§ Exercise:
For the copy, please give all of the data again exactly and leave the pictures out.
-- Stored data follows --
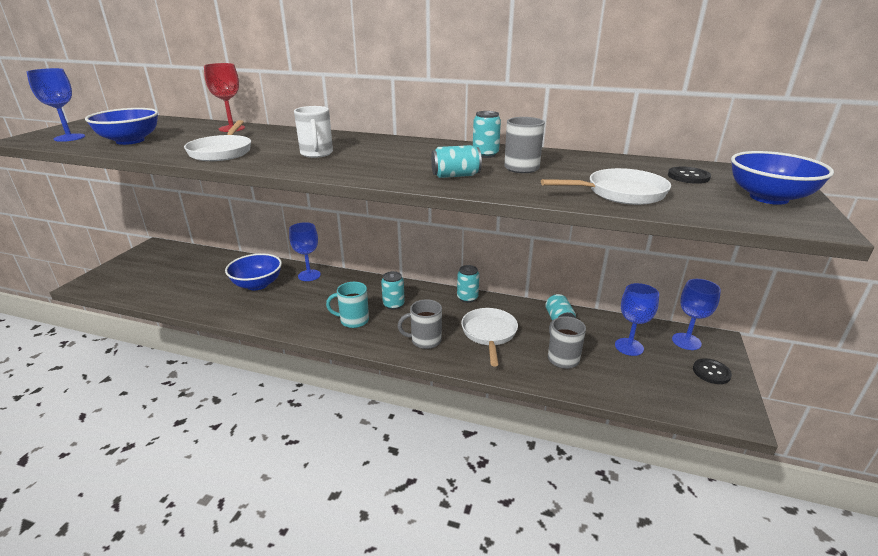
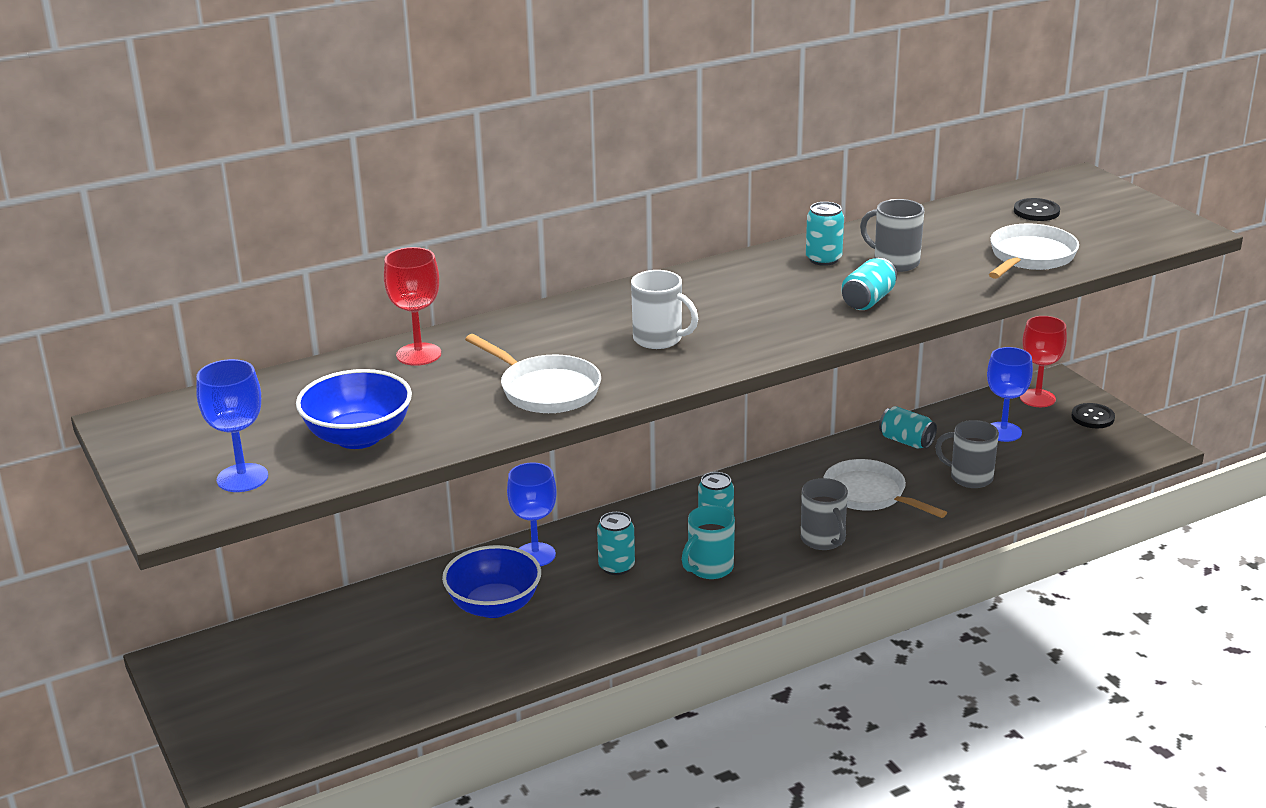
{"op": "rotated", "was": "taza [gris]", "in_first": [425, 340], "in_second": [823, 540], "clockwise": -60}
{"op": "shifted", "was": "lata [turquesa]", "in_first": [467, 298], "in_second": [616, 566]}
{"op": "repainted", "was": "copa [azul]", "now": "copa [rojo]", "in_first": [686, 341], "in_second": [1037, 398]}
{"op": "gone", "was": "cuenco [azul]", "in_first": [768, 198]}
-- Stored data concluded --
§ Response to the task:
{"op": "rotated", "was": "taza [gris]", "in_first": [425, 340], "in_second": [823, 540], "clockwise": -60}
{"op": "shifted", "was": "lata [turquesa]", "in_first": [467, 298], "in_second": [616, 566]}
{"op": "repainted", "was": "copa [azul]", "now": "copa [rojo]", "in_first": [686, 341], "in_second": [1037, 398]}
{"op": "gone", "was": "cuenco [azul]", "in_first": [768, 198]}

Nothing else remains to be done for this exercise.